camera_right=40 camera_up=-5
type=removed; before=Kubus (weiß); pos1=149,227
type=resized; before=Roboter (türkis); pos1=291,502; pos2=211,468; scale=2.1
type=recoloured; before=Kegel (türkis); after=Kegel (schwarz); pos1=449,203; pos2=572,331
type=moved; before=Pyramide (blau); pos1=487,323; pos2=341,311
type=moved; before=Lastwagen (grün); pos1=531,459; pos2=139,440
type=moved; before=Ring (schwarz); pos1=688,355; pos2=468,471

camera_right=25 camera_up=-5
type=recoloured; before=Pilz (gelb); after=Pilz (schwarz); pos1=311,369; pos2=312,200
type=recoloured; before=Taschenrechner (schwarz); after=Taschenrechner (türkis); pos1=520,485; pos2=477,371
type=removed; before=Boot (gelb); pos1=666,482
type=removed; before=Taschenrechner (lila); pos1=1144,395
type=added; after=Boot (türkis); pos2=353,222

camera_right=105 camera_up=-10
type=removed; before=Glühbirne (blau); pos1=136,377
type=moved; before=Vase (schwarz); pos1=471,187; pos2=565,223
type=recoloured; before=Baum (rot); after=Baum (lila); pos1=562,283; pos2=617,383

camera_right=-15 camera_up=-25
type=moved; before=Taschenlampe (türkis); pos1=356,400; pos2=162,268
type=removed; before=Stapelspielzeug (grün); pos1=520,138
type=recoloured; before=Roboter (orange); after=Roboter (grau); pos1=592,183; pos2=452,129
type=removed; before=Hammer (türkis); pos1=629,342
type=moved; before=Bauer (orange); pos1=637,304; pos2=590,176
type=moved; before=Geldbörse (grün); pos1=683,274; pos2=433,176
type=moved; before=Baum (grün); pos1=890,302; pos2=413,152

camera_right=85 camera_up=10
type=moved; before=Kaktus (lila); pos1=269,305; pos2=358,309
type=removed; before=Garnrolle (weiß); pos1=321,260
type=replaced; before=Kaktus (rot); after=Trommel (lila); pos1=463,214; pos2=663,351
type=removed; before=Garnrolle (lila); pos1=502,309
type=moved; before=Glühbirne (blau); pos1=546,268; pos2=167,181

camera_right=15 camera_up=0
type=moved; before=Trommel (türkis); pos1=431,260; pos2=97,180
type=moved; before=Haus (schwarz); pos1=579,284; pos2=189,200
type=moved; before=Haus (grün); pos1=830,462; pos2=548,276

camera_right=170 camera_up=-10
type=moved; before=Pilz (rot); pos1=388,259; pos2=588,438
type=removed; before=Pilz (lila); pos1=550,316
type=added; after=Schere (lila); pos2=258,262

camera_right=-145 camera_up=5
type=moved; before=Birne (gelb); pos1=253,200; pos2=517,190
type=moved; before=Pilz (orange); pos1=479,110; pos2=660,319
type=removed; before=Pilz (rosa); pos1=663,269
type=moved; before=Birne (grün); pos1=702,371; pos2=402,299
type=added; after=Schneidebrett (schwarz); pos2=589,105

- **YOUR ASSIGNMENT**: Set the material down exactly as written, starting at its first line. The line containing "type=moved; before=Lastwagen (grün);" is the last one to include.

- **ANSWER TO THIS PROBLEM**:
camera_right=40 camera_up=-5
type=removed; before=Kubus (weiß); pos1=149,227
type=resized; before=Roboter (türkis); pos1=291,502; pos2=211,468; scale=2.1
type=recoloured; before=Kegel (türkis); after=Kegel (schwarz); pos1=449,203; pos2=572,331
type=moved; before=Pyramide (blau); pos1=487,323; pos2=341,311
type=moved; before=Lastwagen (grün); pos1=531,459; pos2=139,440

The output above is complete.